Data:
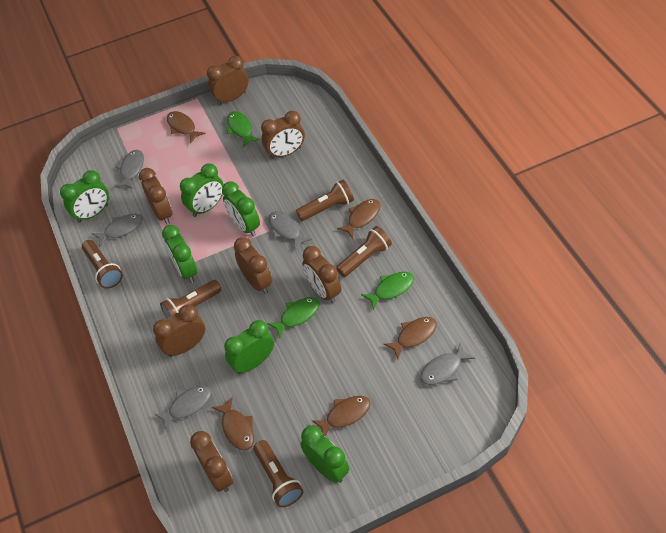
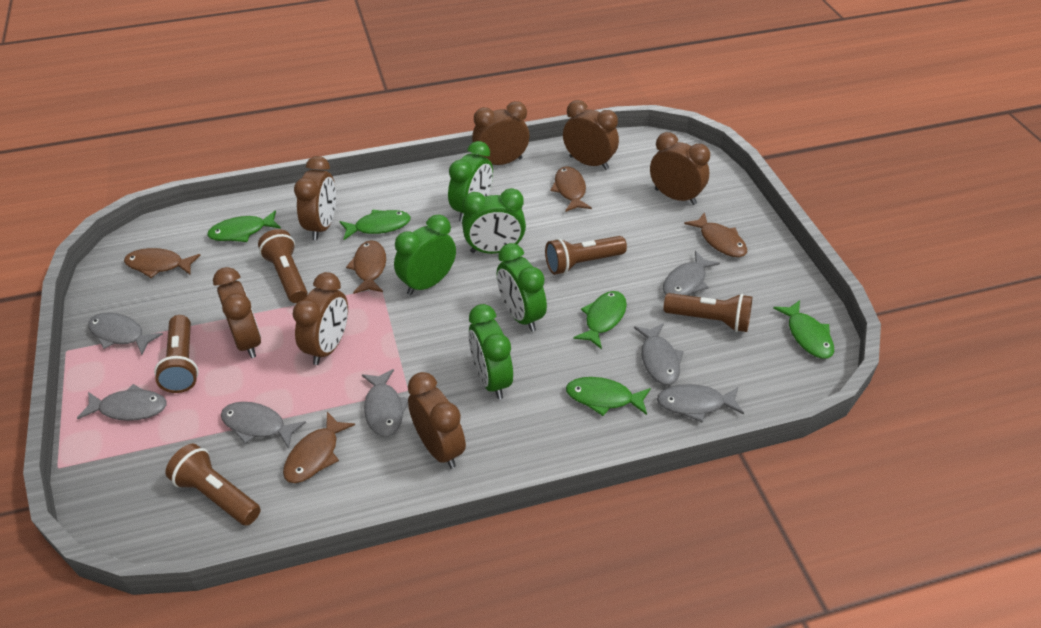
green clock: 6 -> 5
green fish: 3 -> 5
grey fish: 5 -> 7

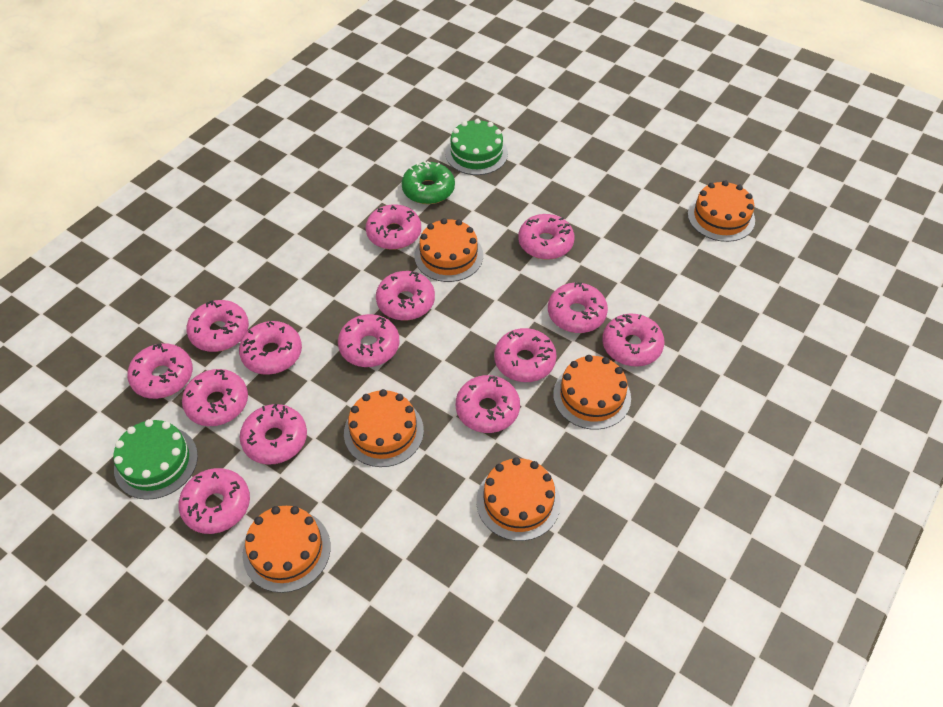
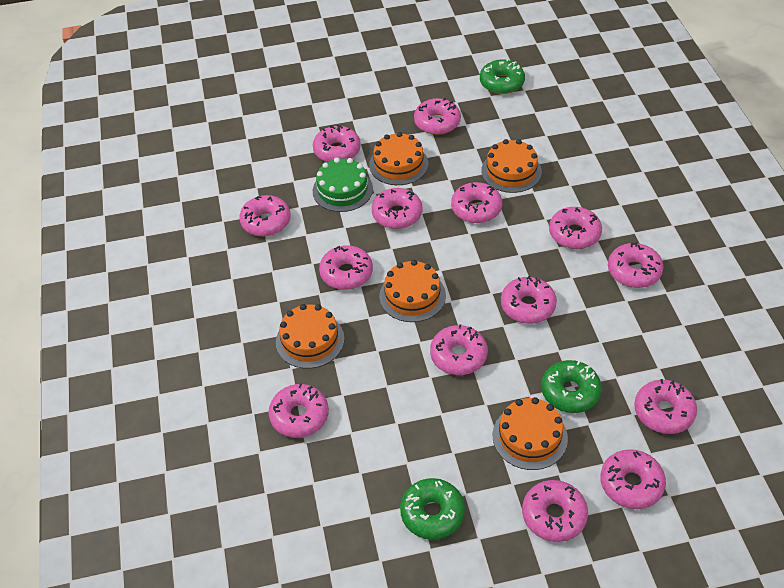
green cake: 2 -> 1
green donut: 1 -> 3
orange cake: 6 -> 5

Task brief:
Text only, please: give the listing again word for word with no images.

Reply to the task:
green clock: 6 -> 5
green fish: 3 -> 5
grey fish: 5 -> 7

green cake: 2 -> 1
green donut: 1 -> 3
orange cake: 6 -> 5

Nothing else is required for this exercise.